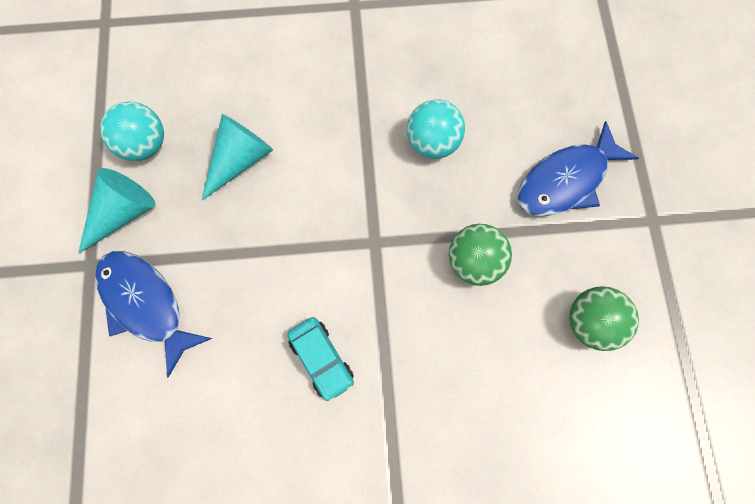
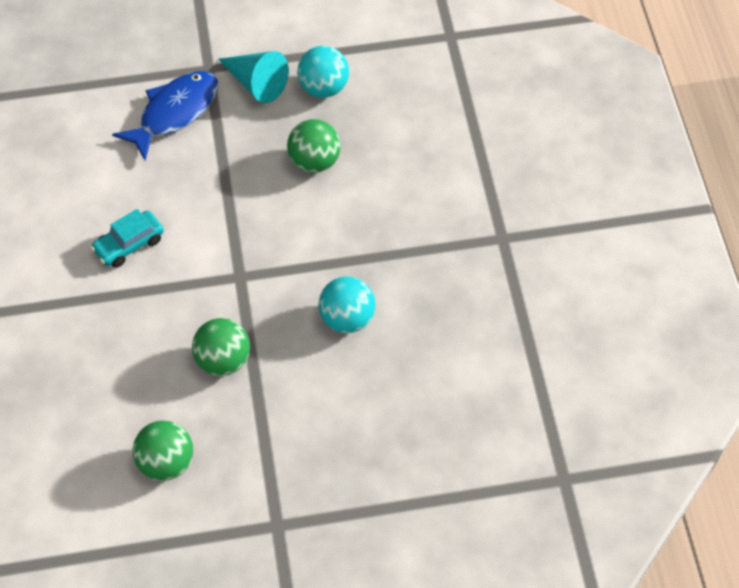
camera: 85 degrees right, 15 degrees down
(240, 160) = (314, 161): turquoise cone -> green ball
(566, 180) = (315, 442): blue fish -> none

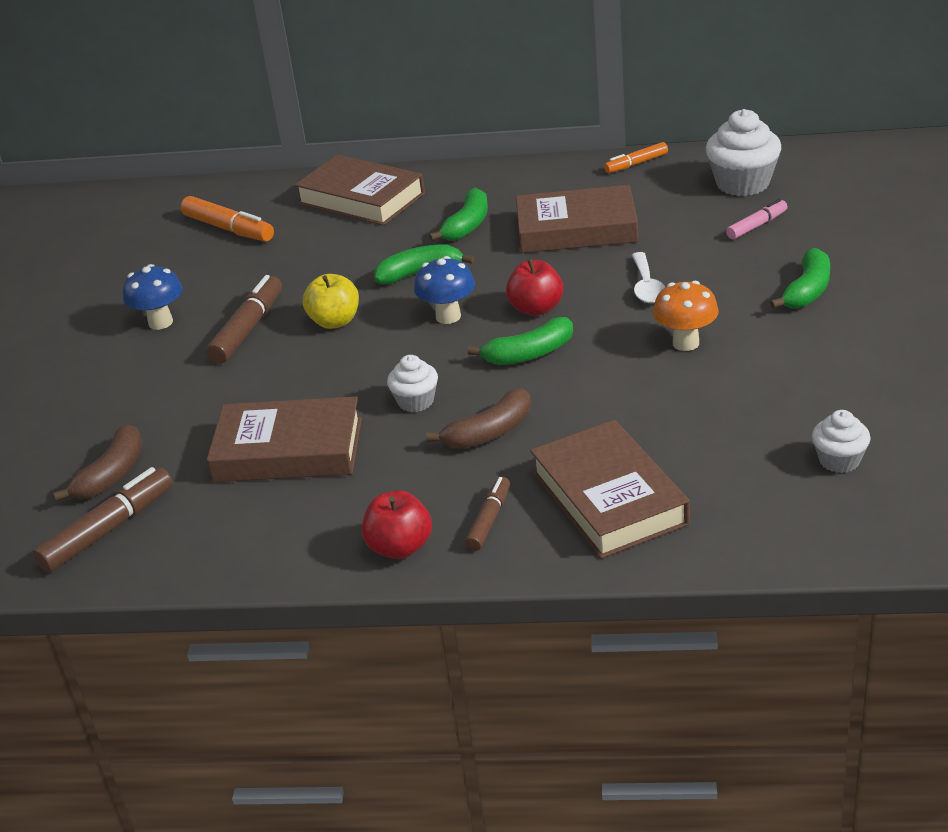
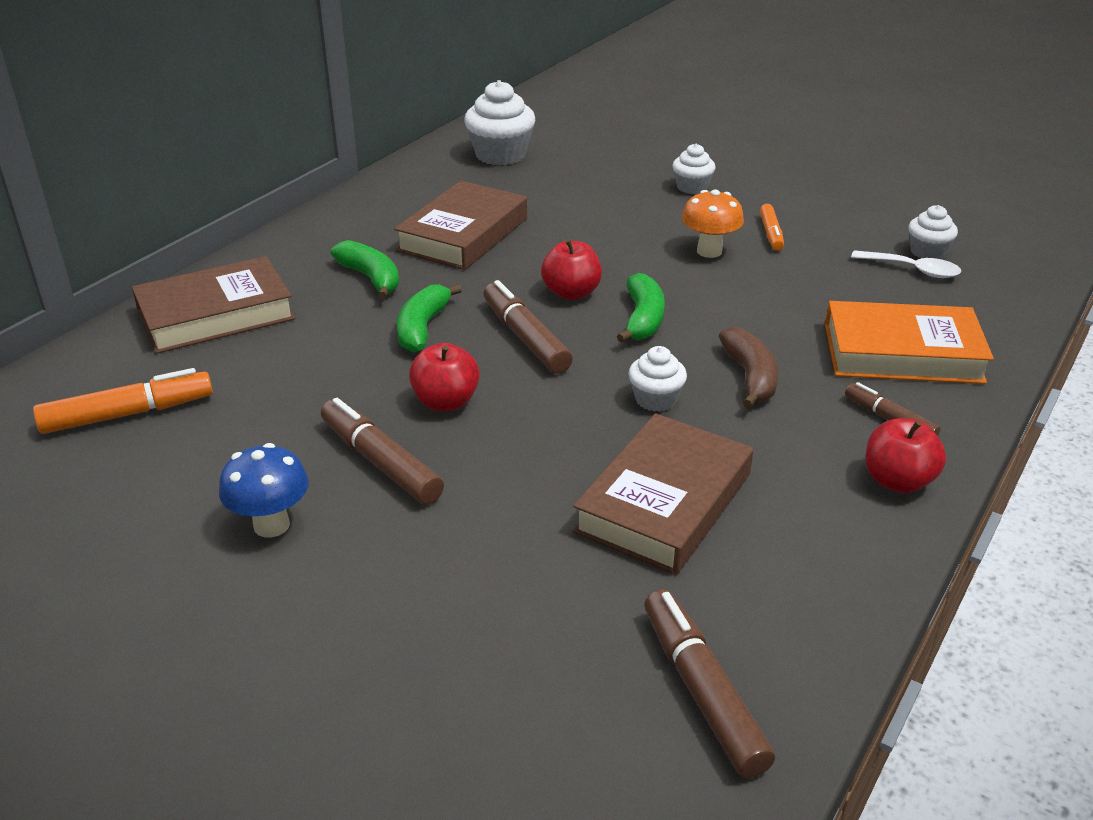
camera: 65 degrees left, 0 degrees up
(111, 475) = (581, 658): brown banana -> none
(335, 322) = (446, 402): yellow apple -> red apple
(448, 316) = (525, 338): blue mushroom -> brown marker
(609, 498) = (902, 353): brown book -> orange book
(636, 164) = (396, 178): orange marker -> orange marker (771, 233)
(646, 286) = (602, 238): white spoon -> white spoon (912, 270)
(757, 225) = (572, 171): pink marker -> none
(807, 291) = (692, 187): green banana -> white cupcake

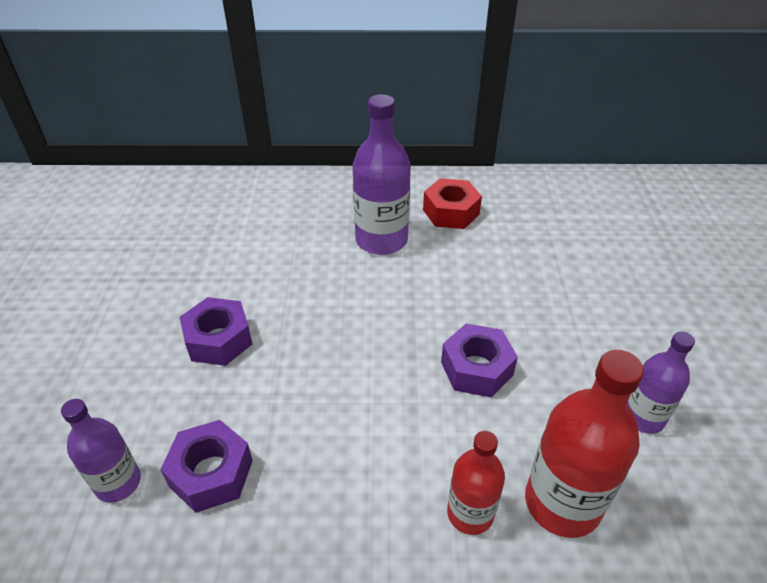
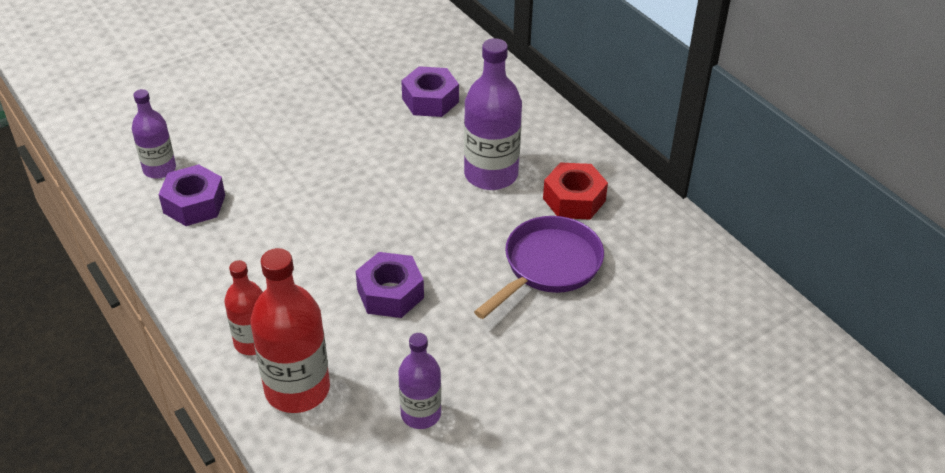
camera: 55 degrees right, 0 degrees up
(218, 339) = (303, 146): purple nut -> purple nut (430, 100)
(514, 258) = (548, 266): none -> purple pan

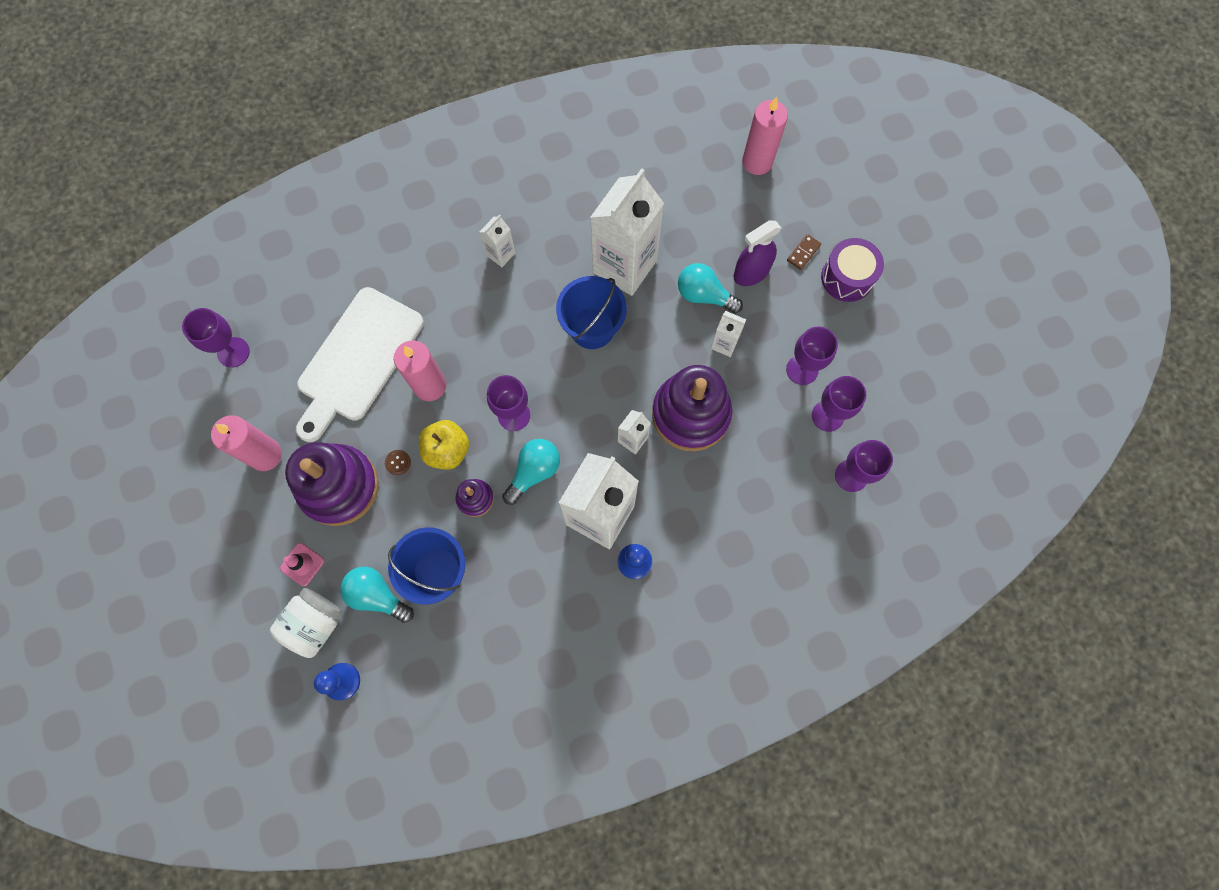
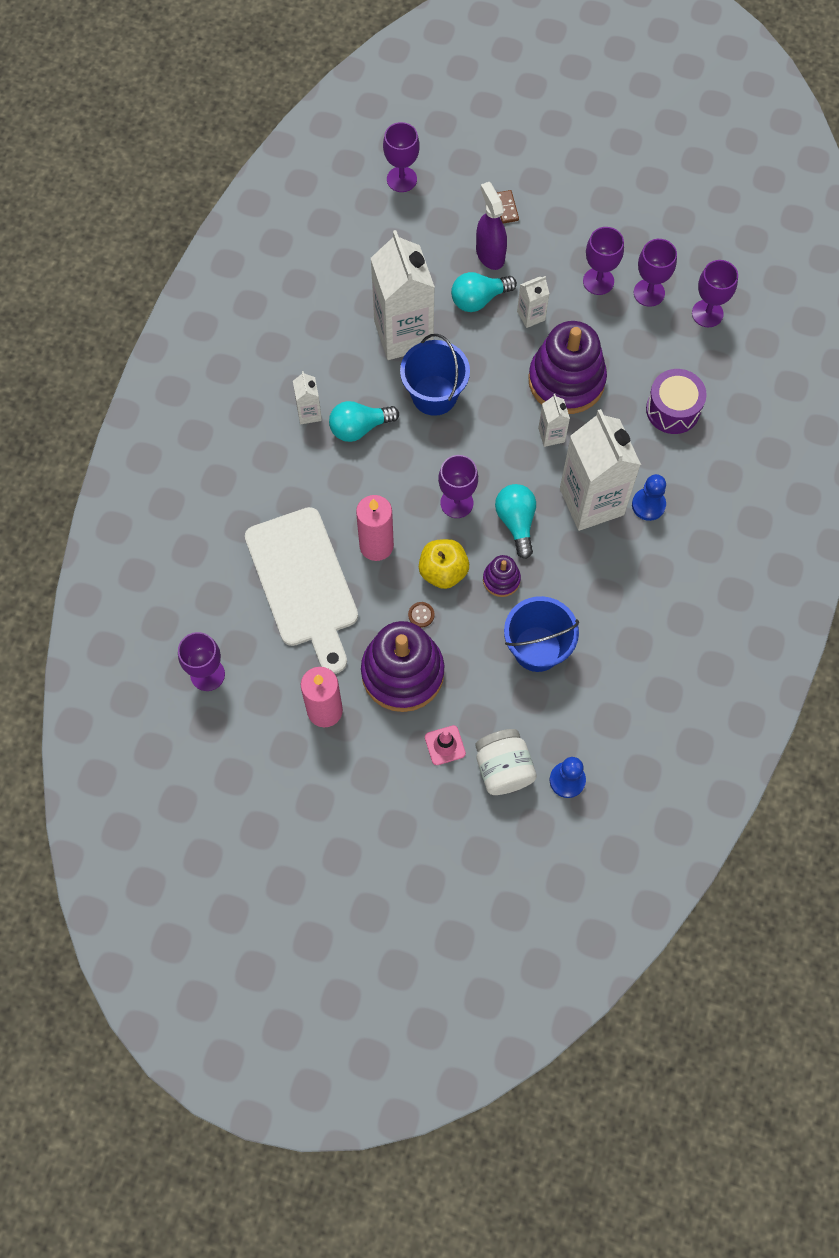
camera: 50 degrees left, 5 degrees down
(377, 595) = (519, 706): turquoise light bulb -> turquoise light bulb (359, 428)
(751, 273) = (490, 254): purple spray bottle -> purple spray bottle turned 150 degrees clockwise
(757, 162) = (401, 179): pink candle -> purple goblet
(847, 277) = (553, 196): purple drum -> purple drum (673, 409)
====
WHAT THIS TASK INVOLVES.
Write out exactly the lines that run from the one containing "camera: 65 degrees left, 0 degrees up" to the last line of the entries above, both ends kept, pictures left out.

SOLUTION FOR THIS PROBLEM.
camera: 65 degrees left, 0 degrees up
(111, 475) = (581, 658): brown banana -> none
(335, 322) = (446, 402): yellow apple -> red apple
(448, 316) = (525, 338): blue mushroom -> brown marker
(609, 498) = (902, 353): brown book -> orange book
(636, 164) = (396, 178): orange marker -> orange marker (771, 233)
(646, 286) = (602, 238): white spoon -> white spoon (912, 270)
(757, 225) = (572, 171): pink marker -> none
(807, 291) = (692, 187): green banana -> white cupcake

camera: 55 degrees right, 0 degrees up
(218, 339) = (303, 146): purple nut -> purple nut (430, 100)
(514, 258) = (548, 266): none -> purple pan

camera: 50 degrees left, 5 degrees down
(377, 595) = (519, 706): turquoise light bulb -> turquoise light bulb (359, 428)
(751, 273) = (490, 254): purple spray bottle -> purple spray bottle turned 150 degrees clockwise
(757, 162) = (401, 179): pink candle -> purple goblet
(847, 277) = (553, 196): purple drum -> purple drum (673, 409)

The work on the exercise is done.